Dataset entries:
>>

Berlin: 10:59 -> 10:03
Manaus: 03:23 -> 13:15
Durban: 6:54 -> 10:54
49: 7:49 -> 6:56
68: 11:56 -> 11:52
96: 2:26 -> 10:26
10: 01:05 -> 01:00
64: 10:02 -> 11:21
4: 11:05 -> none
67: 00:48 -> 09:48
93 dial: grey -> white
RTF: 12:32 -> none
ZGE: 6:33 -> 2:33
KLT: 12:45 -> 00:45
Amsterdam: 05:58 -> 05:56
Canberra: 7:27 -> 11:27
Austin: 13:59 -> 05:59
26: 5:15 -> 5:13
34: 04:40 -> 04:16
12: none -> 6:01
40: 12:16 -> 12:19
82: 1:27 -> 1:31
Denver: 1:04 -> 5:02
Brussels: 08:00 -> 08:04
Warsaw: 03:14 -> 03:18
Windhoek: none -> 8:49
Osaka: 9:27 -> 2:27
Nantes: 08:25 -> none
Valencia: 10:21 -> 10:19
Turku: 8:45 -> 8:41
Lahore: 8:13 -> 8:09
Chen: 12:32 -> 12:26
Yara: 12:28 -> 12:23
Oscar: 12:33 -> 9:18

<<

Exercise details: Rewrite every one of the rows above, swapping "none" for "blank" wherever it appears and leaving everything else unchanged.

Written solution:
Berlin: 10:59 -> 10:03
Manaus: 03:23 -> 13:15
Durban: 6:54 -> 10:54
49: 7:49 -> 6:56
68: 11:56 -> 11:52
96: 2:26 -> 10:26
10: 01:05 -> 01:00
64: 10:02 -> 11:21
4: 11:05 -> blank
67: 00:48 -> 09:48
93 dial: grey -> white
RTF: 12:32 -> blank
ZGE: 6:33 -> 2:33
KLT: 12:45 -> 00:45
Amsterdam: 05:58 -> 05:56
Canberra: 7:27 -> 11:27
Austin: 13:59 -> 05:59
26: 5:15 -> 5:13
34: 04:40 -> 04:16
12: blank -> 6:01
40: 12:16 -> 12:19
82: 1:27 -> 1:31
Denver: 1:04 -> 5:02
Brussels: 08:00 -> 08:04
Warsaw: 03:14 -> 03:18
Windhoek: blank -> 8:49
Osaka: 9:27 -> 2:27
Nantes: 08:25 -> blank
Valencia: 10:21 -> 10:19
Turku: 8:45 -> 8:41
Lahore: 8:13 -> 8:09
Chen: 12:32 -> 12:26
Yara: 12:28 -> 12:23
Oscar: 12:33 -> 9:18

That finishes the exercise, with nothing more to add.